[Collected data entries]

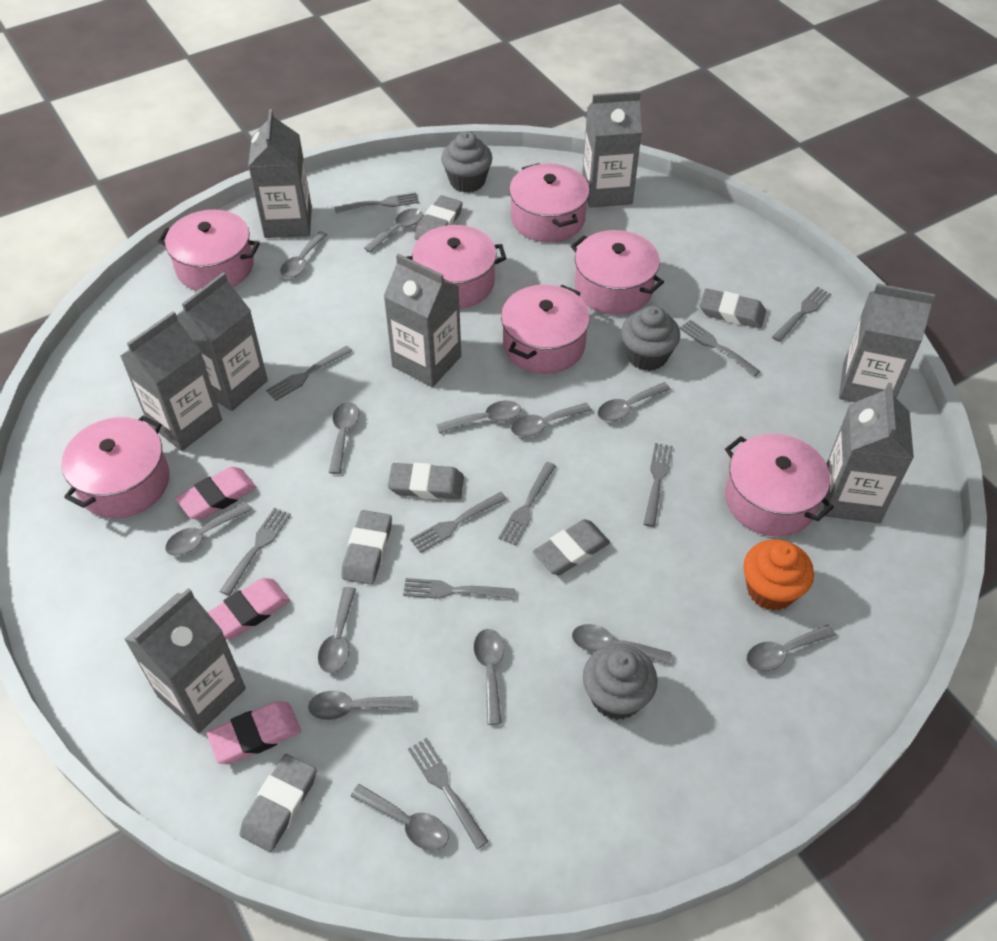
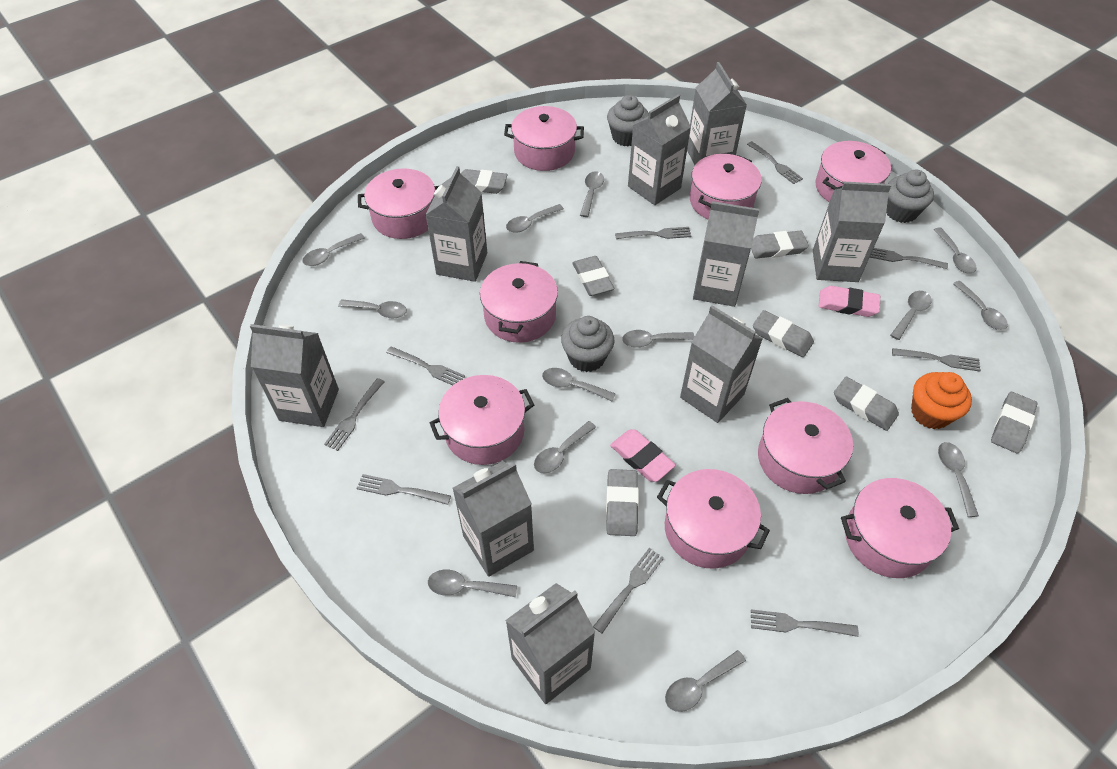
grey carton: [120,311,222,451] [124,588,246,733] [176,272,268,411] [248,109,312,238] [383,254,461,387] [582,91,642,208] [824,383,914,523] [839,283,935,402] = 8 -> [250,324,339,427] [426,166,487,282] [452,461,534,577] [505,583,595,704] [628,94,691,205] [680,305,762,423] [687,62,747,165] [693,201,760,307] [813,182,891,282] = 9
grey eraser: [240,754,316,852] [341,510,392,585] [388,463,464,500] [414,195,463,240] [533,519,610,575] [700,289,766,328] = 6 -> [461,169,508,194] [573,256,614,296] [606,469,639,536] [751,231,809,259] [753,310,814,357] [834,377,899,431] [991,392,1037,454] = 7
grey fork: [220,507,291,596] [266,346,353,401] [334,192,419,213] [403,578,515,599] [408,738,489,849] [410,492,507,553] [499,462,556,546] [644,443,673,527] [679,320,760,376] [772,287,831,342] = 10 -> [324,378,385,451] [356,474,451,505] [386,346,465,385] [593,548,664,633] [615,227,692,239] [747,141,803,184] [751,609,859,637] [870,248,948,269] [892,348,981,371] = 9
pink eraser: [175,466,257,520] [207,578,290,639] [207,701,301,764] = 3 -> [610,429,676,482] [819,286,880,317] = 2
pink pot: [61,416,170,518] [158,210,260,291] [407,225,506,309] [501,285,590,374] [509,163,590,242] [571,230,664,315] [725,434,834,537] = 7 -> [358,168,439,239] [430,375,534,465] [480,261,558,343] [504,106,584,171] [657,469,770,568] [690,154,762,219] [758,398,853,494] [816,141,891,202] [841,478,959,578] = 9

» Your objective
Where a record holds a picture, leave the picture out and restate the rest word for word.

» Exercise solution
grey carton: [120,311,222,451] [124,588,246,733] [176,272,268,411] [248,109,312,238] [383,254,461,387] [582,91,642,208] [824,383,914,523] [839,283,935,402] = 8 -> [250,324,339,427] [426,166,487,282] [452,461,534,577] [505,583,595,704] [628,94,691,205] [680,305,762,423] [687,62,747,165] [693,201,760,307] [813,182,891,282] = 9
grey eraser: [240,754,316,852] [341,510,392,585] [388,463,464,500] [414,195,463,240] [533,519,610,575] [700,289,766,328] = 6 -> [461,169,508,194] [573,256,614,296] [606,469,639,536] [751,231,809,259] [753,310,814,357] [834,377,899,431] [991,392,1037,454] = 7
grey fork: [220,507,291,596] [266,346,353,401] [334,192,419,213] [403,578,515,599] [408,738,489,849] [410,492,507,553] [499,462,556,546] [644,443,673,527] [679,320,760,376] [772,287,831,342] = 10 -> [324,378,385,451] [356,474,451,505] [386,346,465,385] [593,548,664,633] [615,227,692,239] [747,141,803,184] [751,609,859,637] [870,248,948,269] [892,348,981,371] = 9
pink eraser: [175,466,257,520] [207,578,290,639] [207,701,301,764] = 3 -> [610,429,676,482] [819,286,880,317] = 2
pink pot: [61,416,170,518] [158,210,260,291] [407,225,506,309] [501,285,590,374] [509,163,590,242] [571,230,664,315] [725,434,834,537] = 7 -> [358,168,439,239] [430,375,534,465] [480,261,558,343] [504,106,584,171] [657,469,770,568] [690,154,762,219] [758,398,853,494] [816,141,891,202] [841,478,959,578] = 9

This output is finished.